──────── Dataset entries
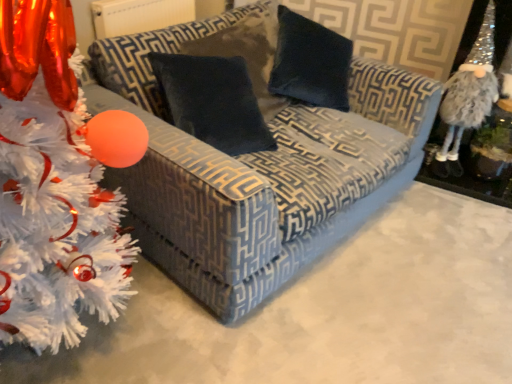
Question: From the image's perspective, would you say velvet-patterned couch at center is positioned over white fluffy christmas tree at left?

Choices:
 (A) no
 (B) yes

Answer: (B)

Question: Is white fluffy christmas tree at left inside velvet-patterned couch at center?

Choices:
 (A) no
 (B) yes

Answer: (A)

Question: Is velvet-patterned couch at center thinner than white fluffy christmas tree at left?

Choices:
 (A) yes
 (B) no

Answer: (B)

Question: From a real-world perspective, is velvet-patterned couch at center beneath white fluffy christmas tree at left?

Choices:
 (A) yes
 (B) no

Answer: (A)

Question: Considering the relative sizes of velvet-patterned couch at center and white fluffy christmas tree at left in the image provided, is velvet-patterned couch at center taller than white fluffy christmas tree at left?

Choices:
 (A) yes
 (B) no

Answer: (B)

Question: Is there a large distance between velvet-patterned couch at center and white fluffy christmas tree at left?

Choices:
 (A) no
 (B) yes

Answer: (A)

Question: From a real-world perspective, is fuzzy silver gnome at right beneath velvet-patterned couch at center?

Choices:
 (A) yes
 (B) no

Answer: (B)

Question: Are fuzzy silver gnome at right and velvet-patterned couch at center making contact?

Choices:
 (A) no
 (B) yes

Answer: (A)

Question: Can you confirm if fuzzy silver gnome at right is thinner than velvet-patterned couch at center?

Choices:
 (A) yes
 (B) no

Answer: (A)

Question: Is fuzzy silver gnome at right closer to camera compared to velvet-patterned couch at center?

Choices:
 (A) no
 (B) yes

Answer: (A)

Question: Is fuzzy silver gnome at right at the left side of velvet-patterned couch at center?

Choices:
 (A) no
 (B) yes

Answer: (A)

Question: Can you confirm if fuzzy silver gnome at right is bigger than velvet-patterned couch at center?

Choices:
 (A) yes
 (B) no

Answer: (B)

Question: Is velvet dark blue pillow at center far away from fuzzy silver gnome at right?

Choices:
 (A) yes
 (B) no

Answer: (A)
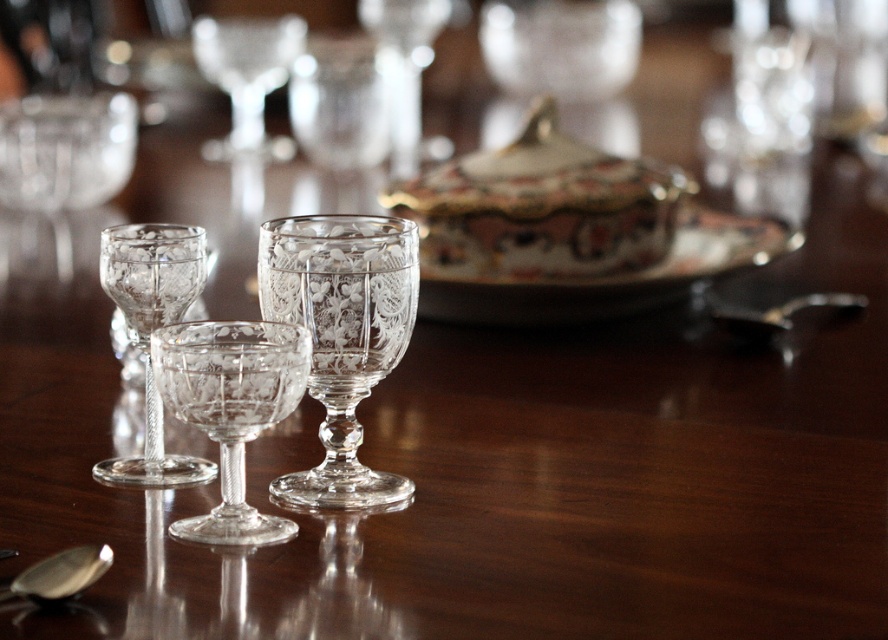
Is clear crystal wine glass at left smaller than silver metallic spoon at lower left?

No, clear crystal wine glass at left is not smaller than silver metallic spoon at lower left.

What are the coordinates of `clear crystal wine glass at left` in the screenshot? It's located at (149, 332).

Where is `clear crystal wine glass at left`? The width and height of the screenshot is (888, 640). clear crystal wine glass at left is located at coordinates (149, 332).

Who is more forward, (244,38) or (42,596)?

Point (42,596)

You are a GUI agent. You are given a task and a screenshot of the screen. Output one action in this format:
    pyautogui.click(x=<x>, y=<y>)
    Task: Click on the clear crystal wine glass at center
    
    Given the screenshot: What is the action you would take?
    pyautogui.click(x=247, y=77)

Between point (213, 56) and point (66, 580), which one is positioned behind?

Point (213, 56)

At what (x,y) coordinates should I click in order to perform the action: click on clear crystal wine glass at center. Please return your answer as a coordinate pair (x, y). Image resolution: width=888 pixels, height=640 pixels. Looking at the image, I should click on (247, 77).

Is transparent crystal wine glass at center above polished silver spoon at lower right?

No, transparent crystal wine glass at center is not above polished silver spoon at lower right.

Can you confirm if transparent crystal wine glass at center is bigger than polished silver spoon at lower right?

Actually, transparent crystal wine glass at center might be smaller than polished silver spoon at lower right.

Describe the element at coordinates (231, 408) in the screenshot. The height and width of the screenshot is (640, 888). I see `transparent crystal wine glass at center` at that location.

You are a GUI agent. You are given a task and a screenshot of the screen. Output one action in this format:
    pyautogui.click(x=<x>, y=<y>)
    Task: Click on the transparent crystal wine glass at center
    The image size is (888, 640).
    Given the screenshot: What is the action you would take?
    pyautogui.click(x=231, y=408)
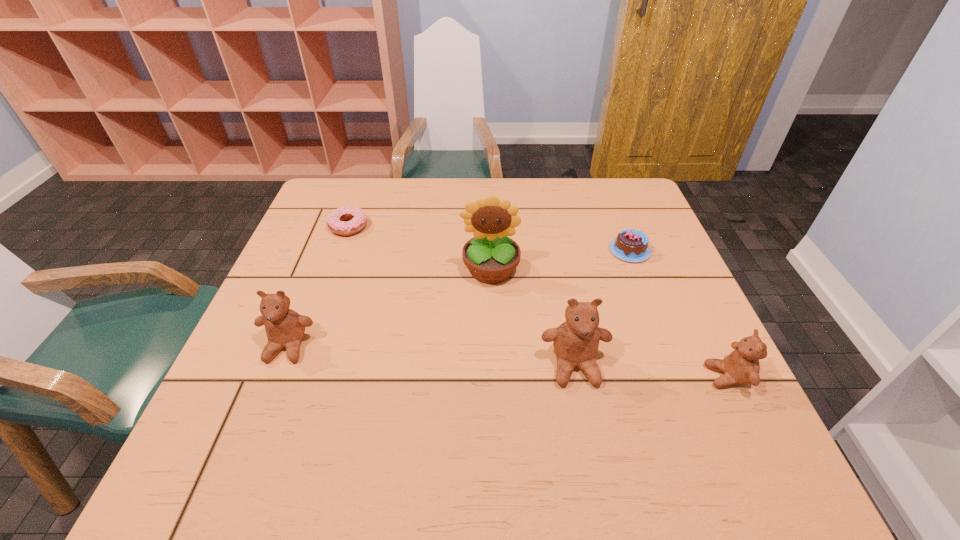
────────────────
How many lines in the rows above contain the word "positioned"? Reply with the number only.

Written solution:
2